**EXERCISE DESCRIPTION**
Would you copy the lines below exactly and omit the images?

++++++++

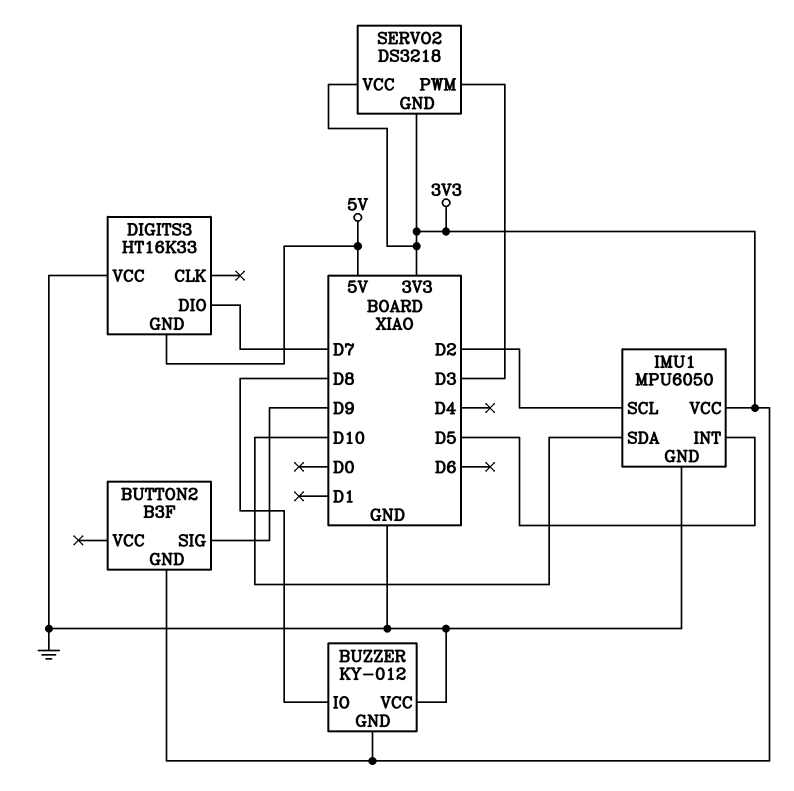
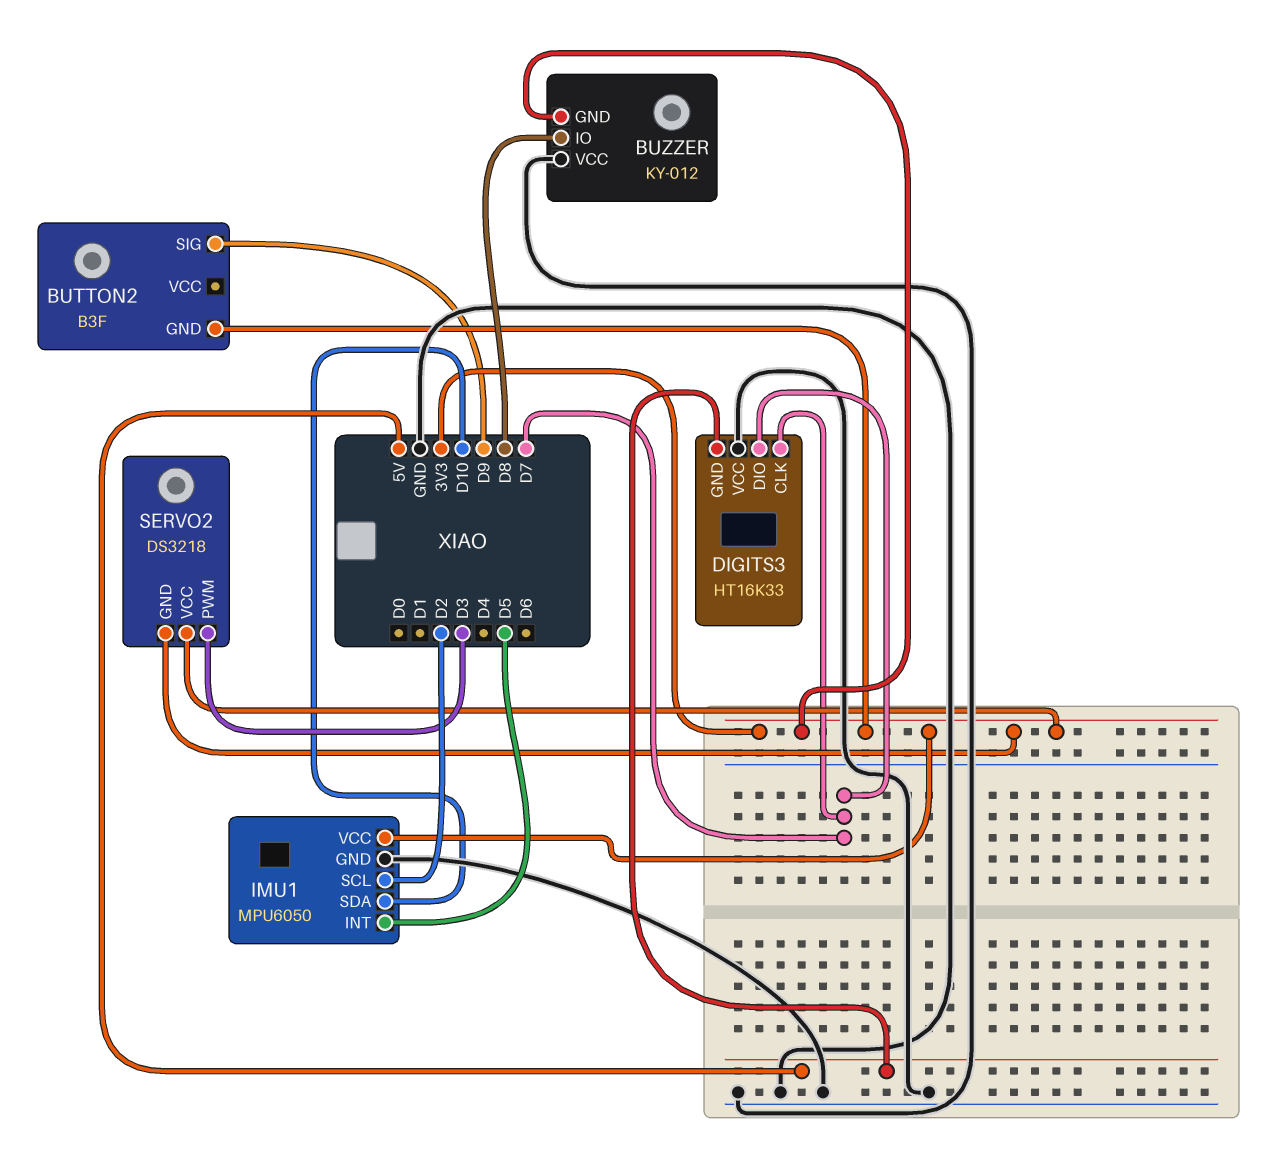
DIGITS3 pin CLK: none -> D7

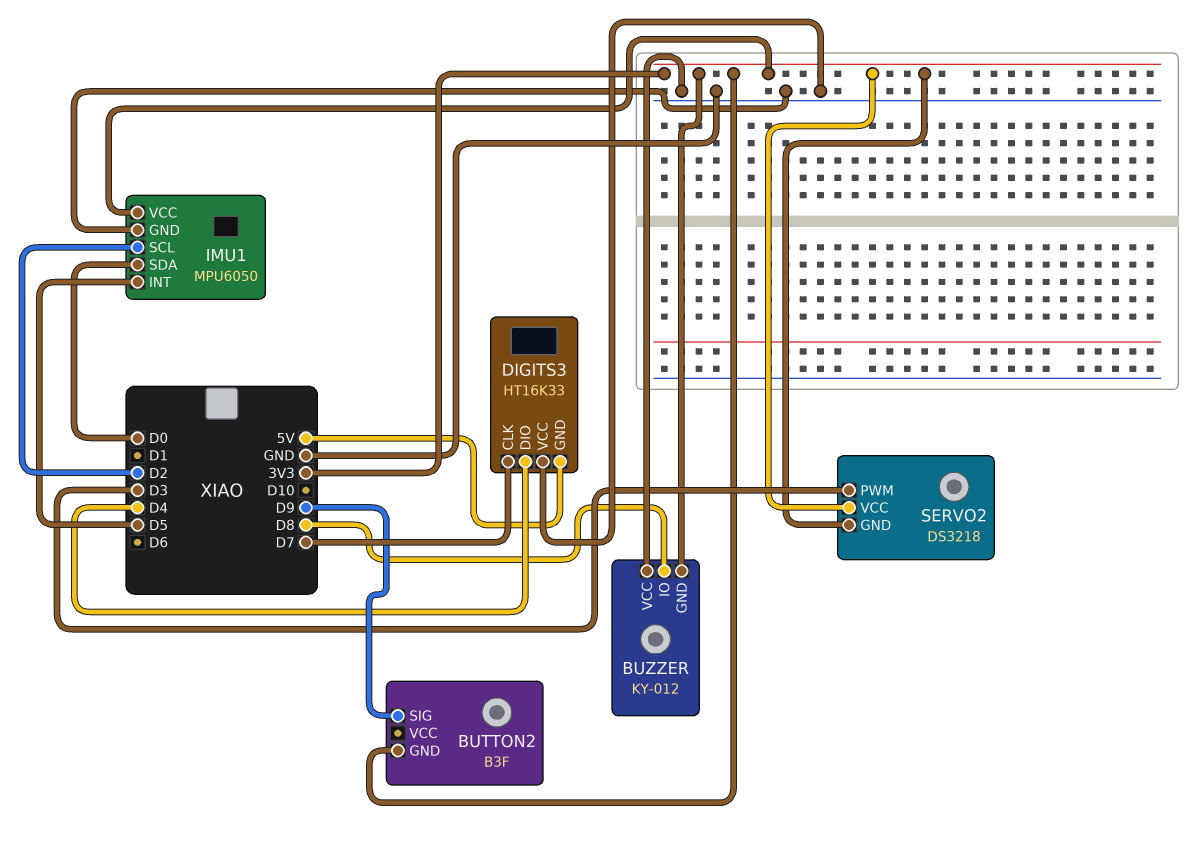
DIGITS3 pin DIO: D7 -> D4
IMU1 pin SDA: D10 -> D0

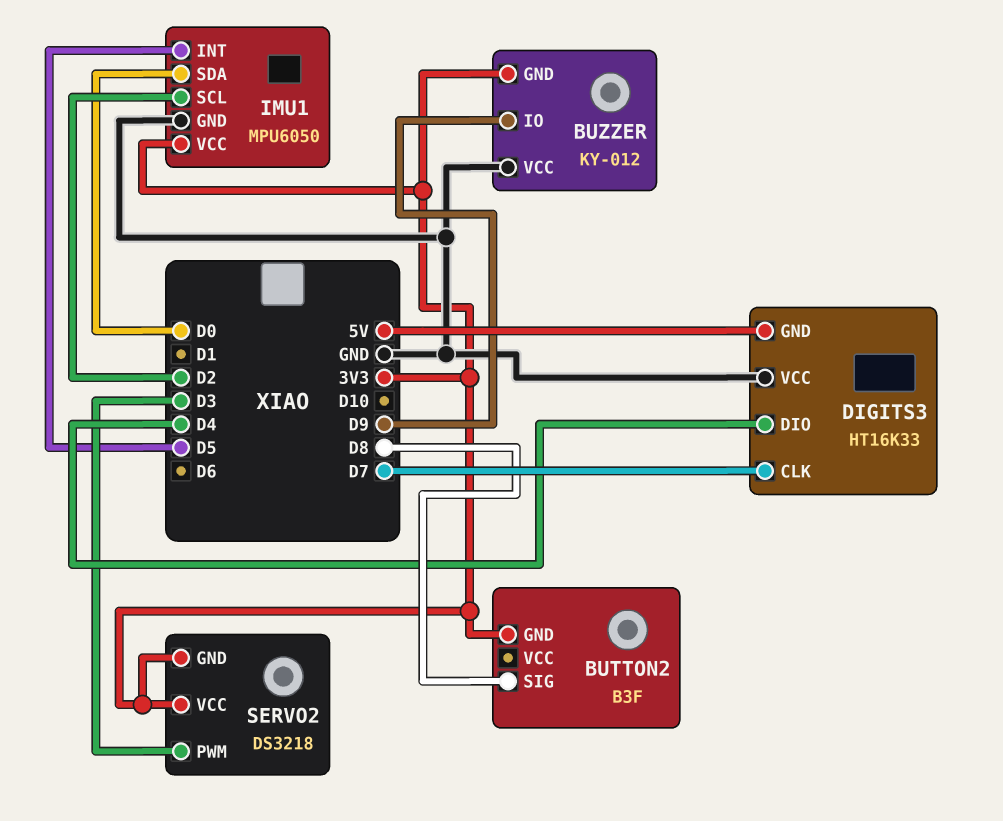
BUTTON2 pin SIG: D9 -> D8
BUZZER pin IO: D8 -> D9

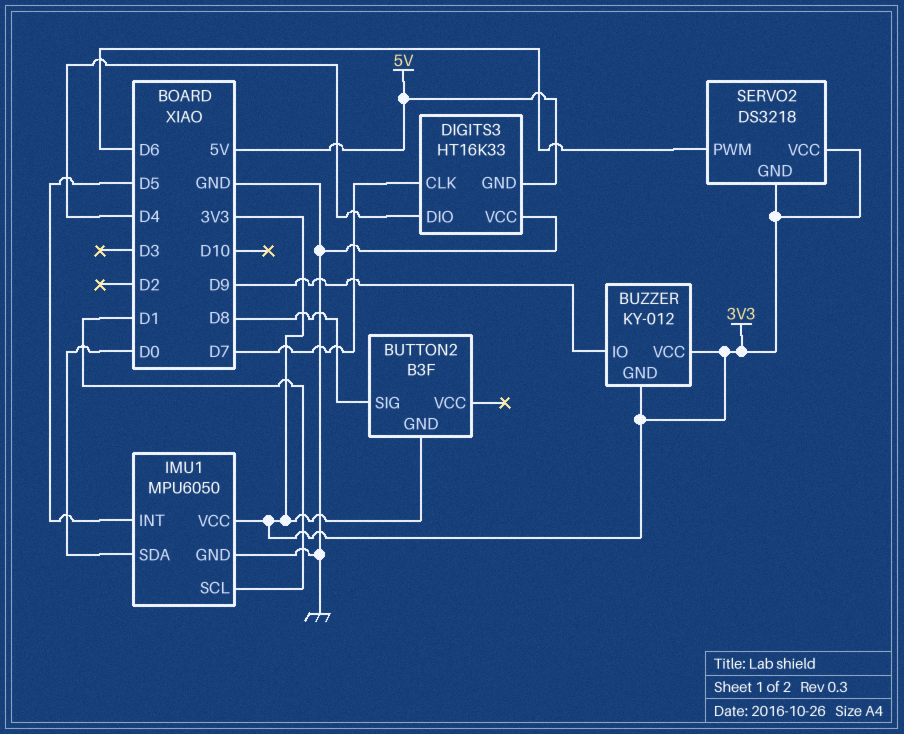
BUZZER pin VCC: GND -> 3V3
IMU1 pin SCL: D2 -> D1
SERVO2 pin PWM: D3 -> D6

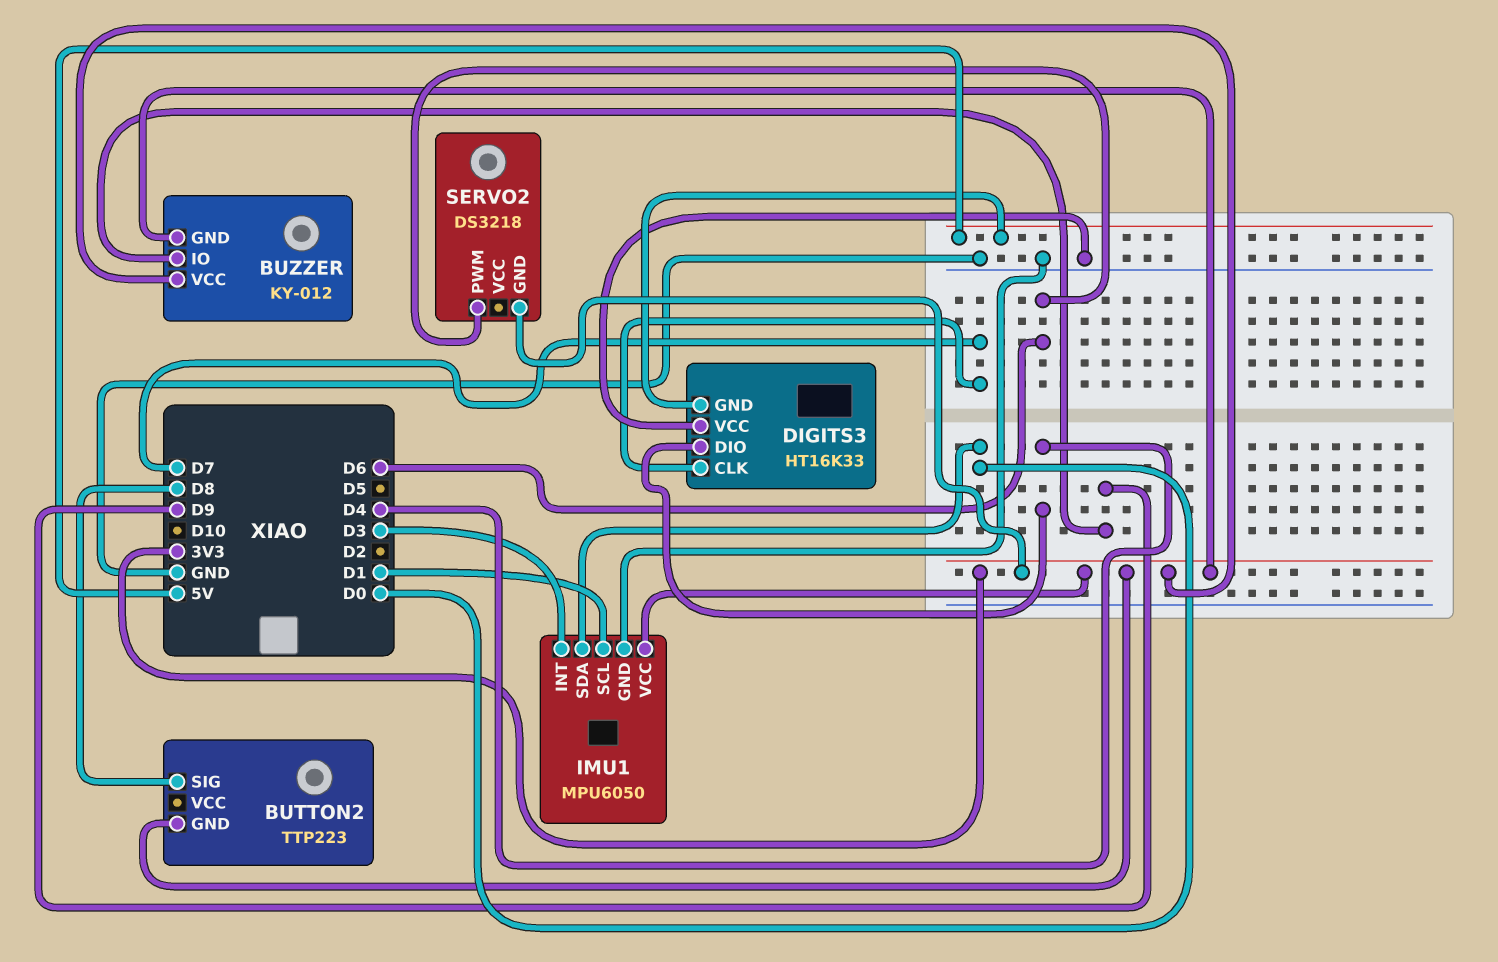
BUTTON2: B3F -> TTP223
IMU1 pin INT: D5 -> D3
SERVO2 pin VCC: 3V3 -> none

++++++++

**THE ANSWER**
DIGITS3 pin CLK: none -> D7

DIGITS3 pin DIO: D7 -> D4
IMU1 pin SDA: D10 -> D0

BUTTON2 pin SIG: D9 -> D8
BUZZER pin IO: D8 -> D9

BUZZER pin VCC: GND -> 3V3
IMU1 pin SCL: D2 -> D1
SERVO2 pin PWM: D3 -> D6

BUTTON2: B3F -> TTP223
IMU1 pin INT: D5 -> D3
SERVO2 pin VCC: 3V3 -> none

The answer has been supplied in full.